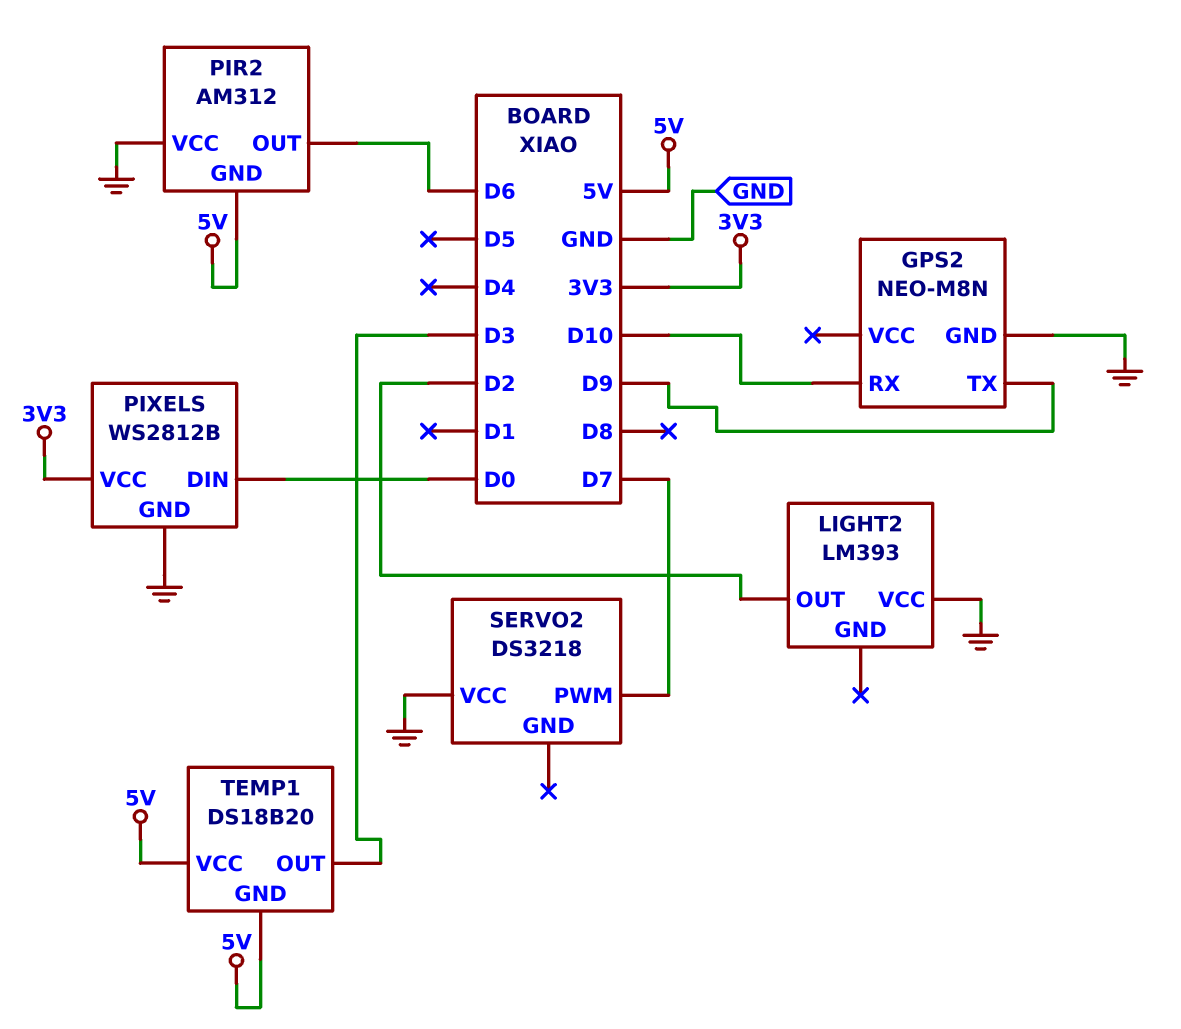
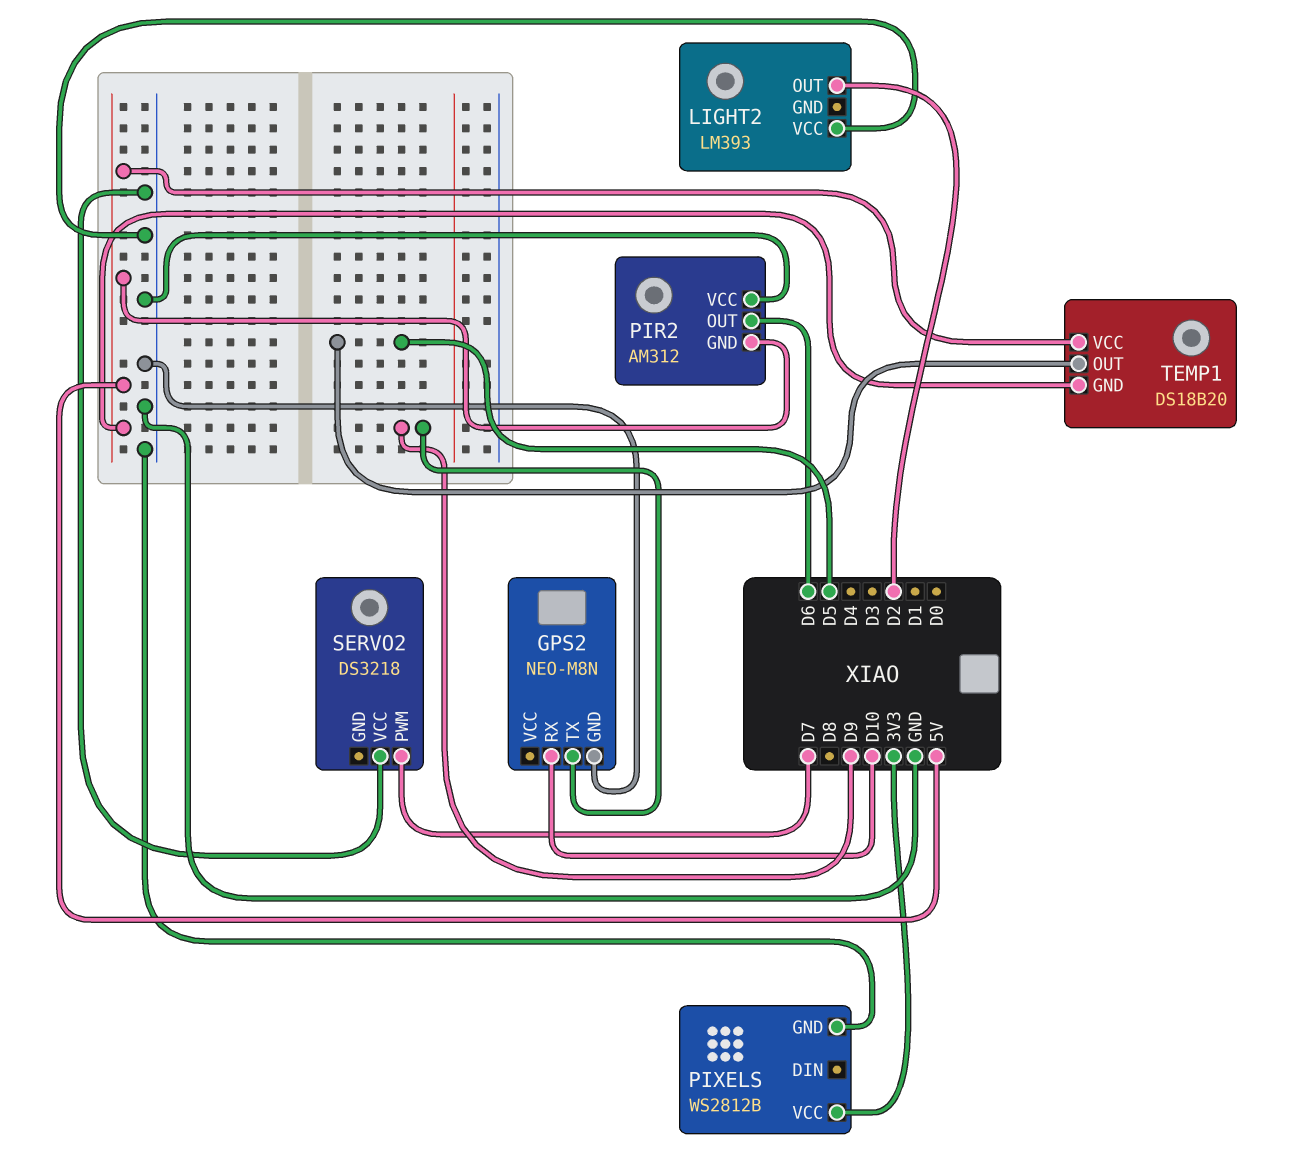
PIXELS pin DIN: D0 -> none
TEMP1 pin OUT: D3 -> D5

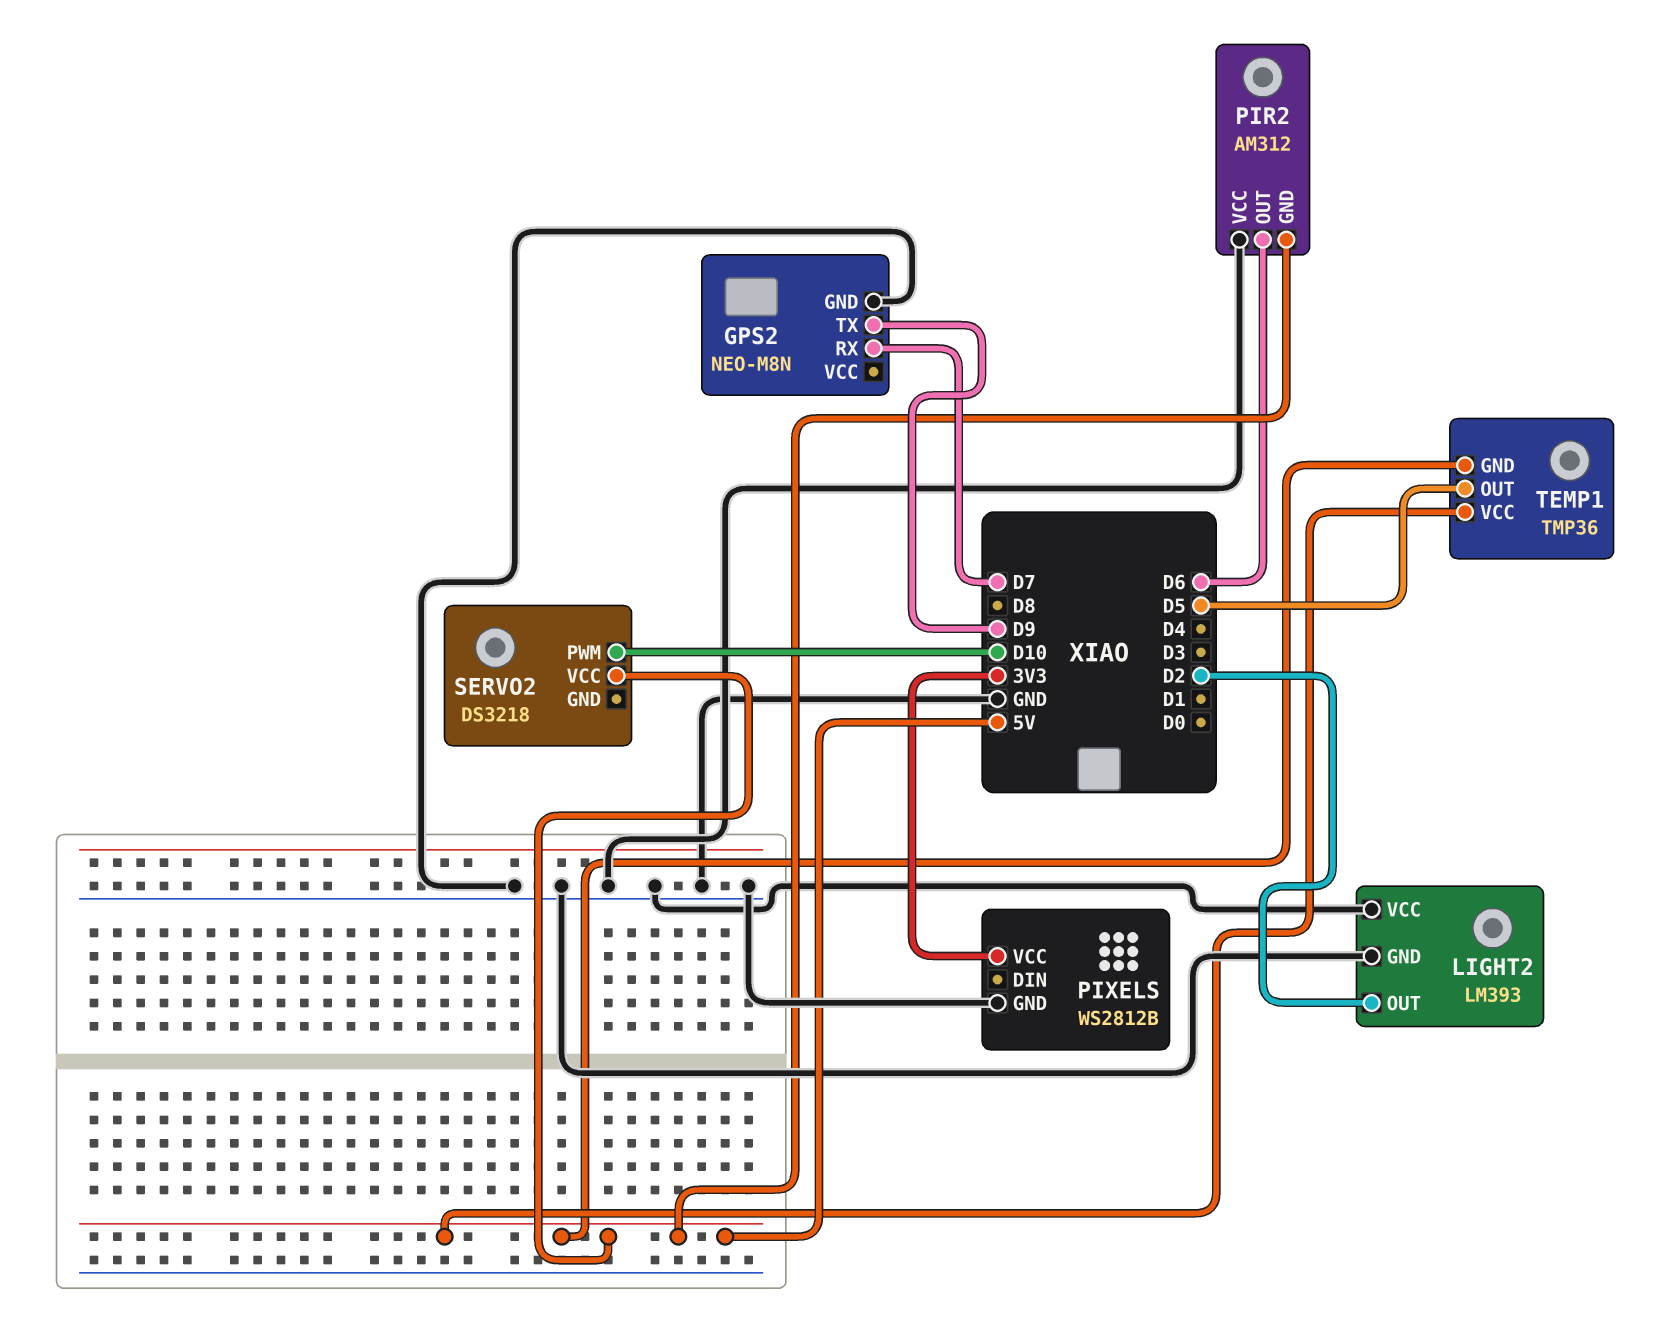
GPS2 pin RX: D10 -> D7
LIGHT2 pin GND: none -> GND
SERVO2 pin PWM: D7 -> D10
SERVO2 pin VCC: GND -> 5V
TEMP1: DS18B20 -> TMP36

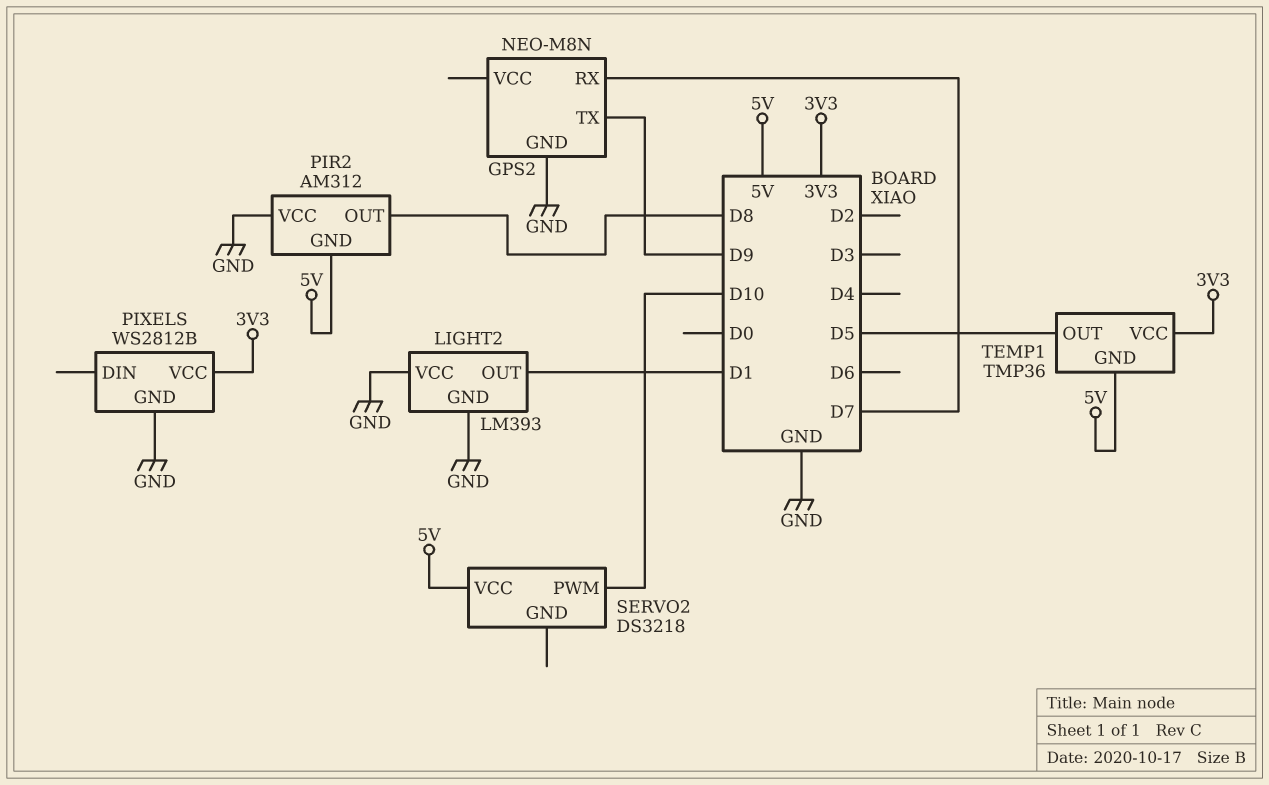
LIGHT2 pin OUT: D2 -> D1
PIR2 pin OUT: D6 -> D8
TEMP1 pin VCC: 5V -> 3V3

● ● ● ●

→ **Aim of the exercise**
A count is wanted, and nothing else: the lines of this listing that include the word "none".

→ **Your response**
2